## Records supplied
----------

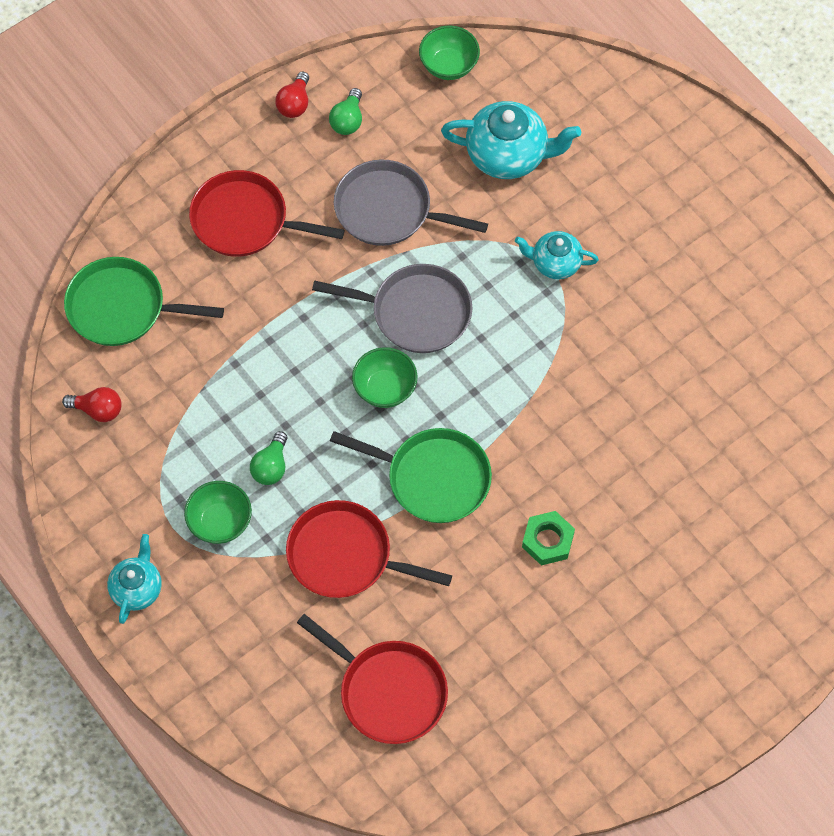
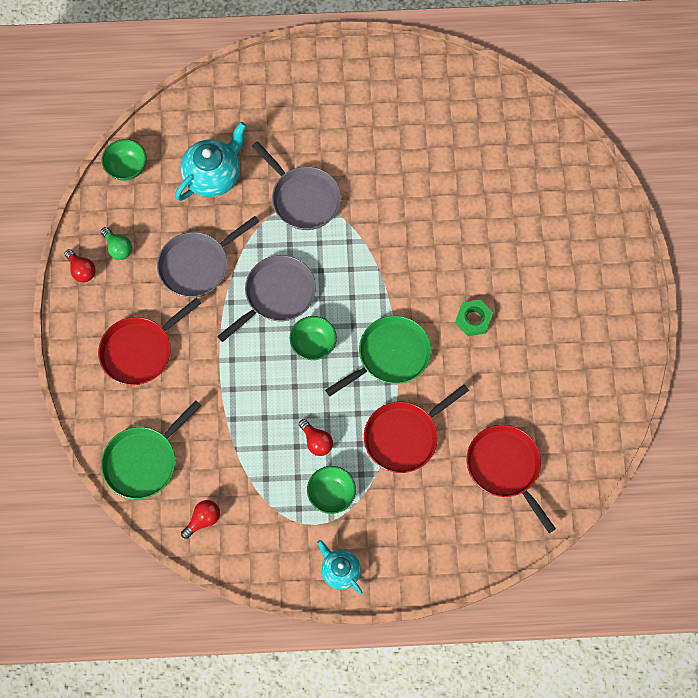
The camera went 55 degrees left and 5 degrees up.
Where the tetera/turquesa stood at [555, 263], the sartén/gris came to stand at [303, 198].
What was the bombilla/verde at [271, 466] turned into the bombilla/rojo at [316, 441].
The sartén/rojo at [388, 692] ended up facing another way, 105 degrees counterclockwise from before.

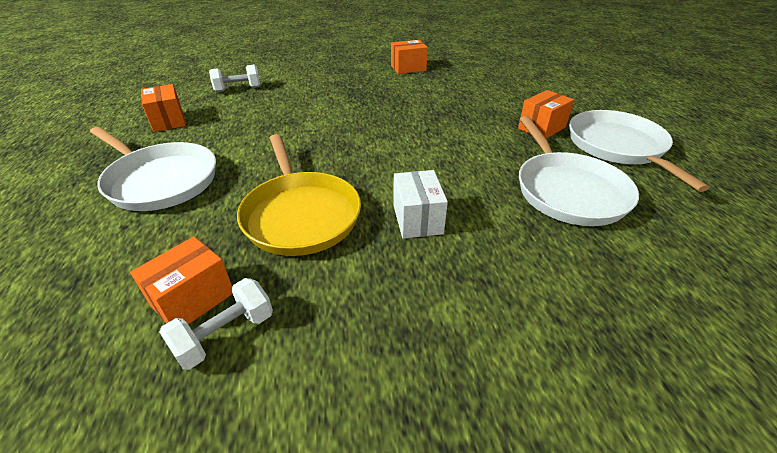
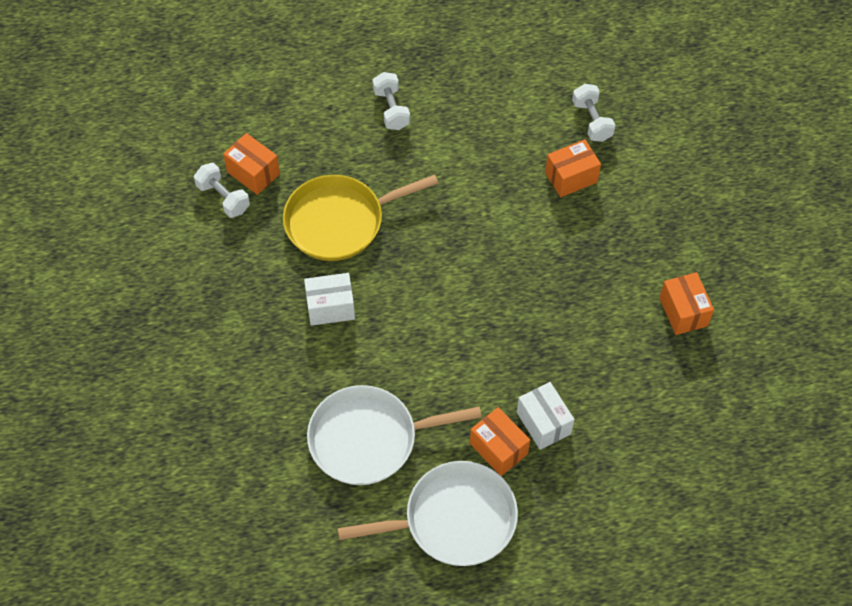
The camera went 90 degrees right and 20 degrees up.
Where the sartén/blanco stood at [160, 180], the mancuerna/blanco came to stand at [391, 109].
The second view gained the caja/blanco at [543, 423].
The caja/naranja ended up elsewhere, having gone from [168, 121] to [571, 177].

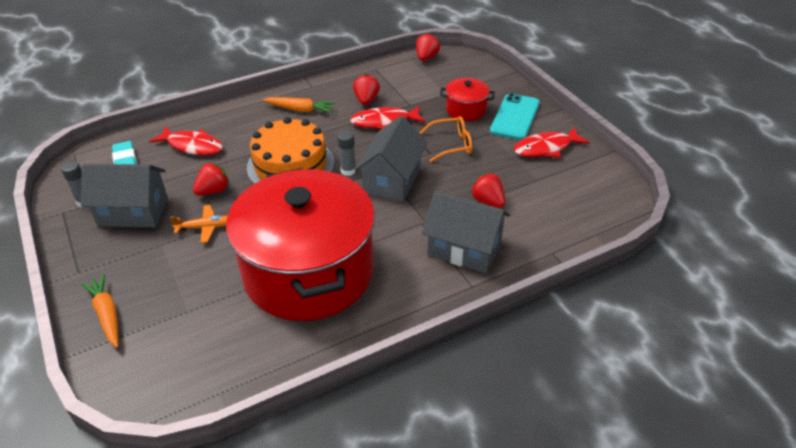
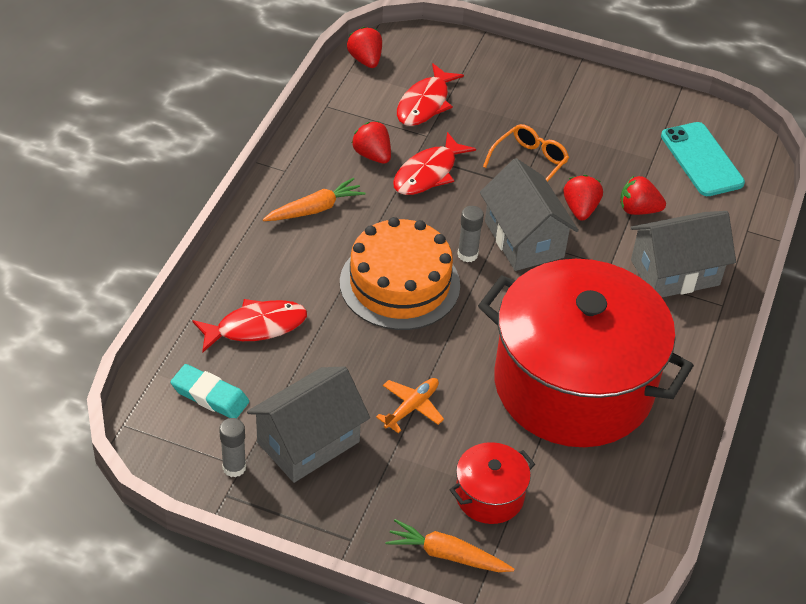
The camera went 45 degrees left and 5 degrees up.
The pez/rojo ended up elsewhere, having gone from [546, 148] to [425, 103].
The olla/rojo ended up elsewhere, having gone from [466, 110] to [489, 496].
The fresa/rojo ended up elsewhere, having gone from [213, 191] to [580, 209].
The móvil/turquesa ended up elsewhere, having gone from [515, 117] to [701, 160].

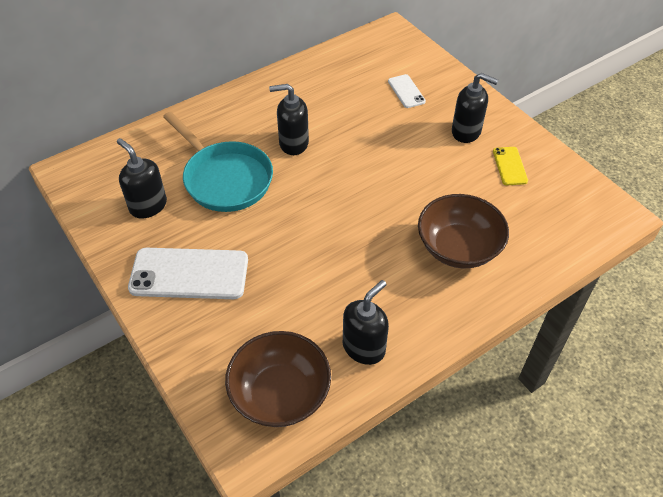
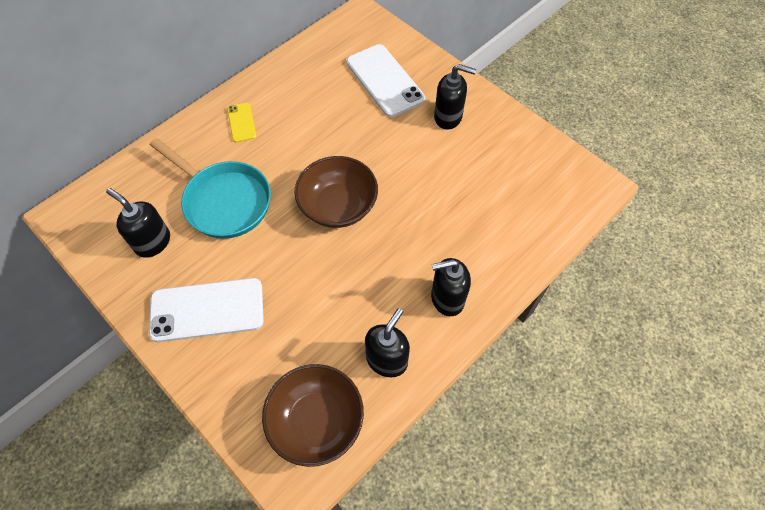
The camera went 10 degrees left and 10 degrees up.
The móvil/amarillo ended up elsewhere, having gone from [509, 166] to [241, 122].
The cuenco/marrón ended up elsewhere, having gone from [458, 248] to [338, 206].
The size of the móvil/blanco at [406, 91] changed by a factor of 1.99.
The dispensador de jabón/negro ended up elsewhere, having gone from [293, 143] to [447, 298].

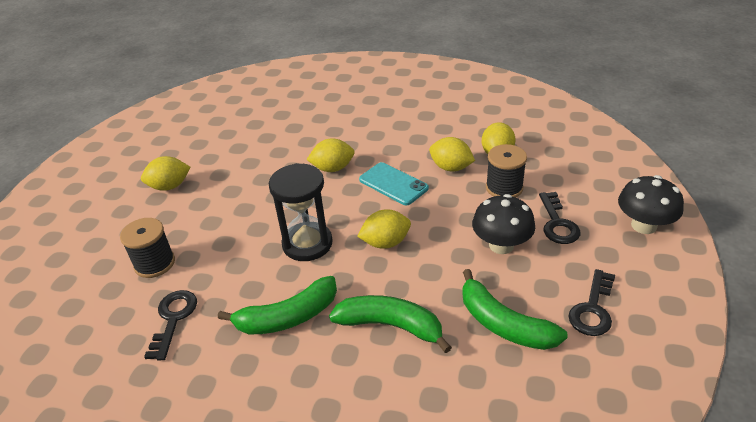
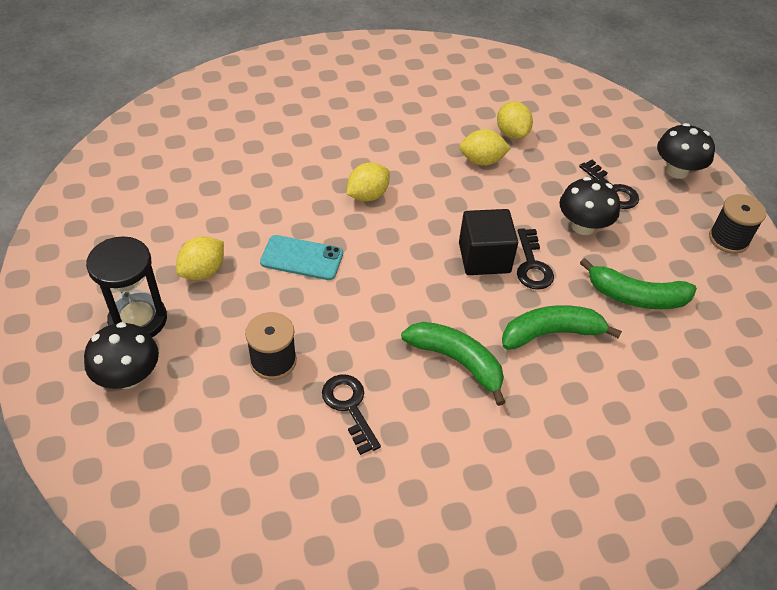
The camera went 35 degrees left and 10 degrees up.
The second view gained the seta/negro at [128, 376].
The reloj de arena/negro ended up elsewhere, having gone from [307, 244] to [138, 320].
The móvil/turquesa ended up elsewhere, having gone from [393, 184] to [302, 258].
The plátano/verde at [288, 317] ended up facing another way, 90 degrees counterclockwise from before.
Where the limón/amarillo stood at [385, 243], the cubo/negro came to stand at [484, 258].
The llave/negro ended up elsewhere, having gone from [593, 309] to [532, 265].
The carrete/negro ended up elsewhere, having gone from [504, 188] to [728, 239].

----------

## What you will do
Look above for the line with "to [701, 160]." and copy exactly from it through the line with "to [302, 258].", both included. Omit the pictures.

## Written response
The móvil/turquesa ended up elsewhere, having gone from [515, 117] to [701, 160].

The camera went 10 degrees left and 10 degrees up.
The móvil/amarillo ended up elsewhere, having gone from [509, 166] to [241, 122].
The cuenco/marrón ended up elsewhere, having gone from [458, 248] to [338, 206].
The size of the móvil/blanco at [406, 91] changed by a factor of 1.99.
The dispensador de jabón/negro ended up elsewhere, having gone from [293, 143] to [447, 298].

The camera went 35 degrees left and 10 degrees up.
The second view gained the seta/negro at [128, 376].
The reloj de arena/negro ended up elsewhere, having gone from [307, 244] to [138, 320].
The móvil/turquesa ended up elsewhere, having gone from [393, 184] to [302, 258].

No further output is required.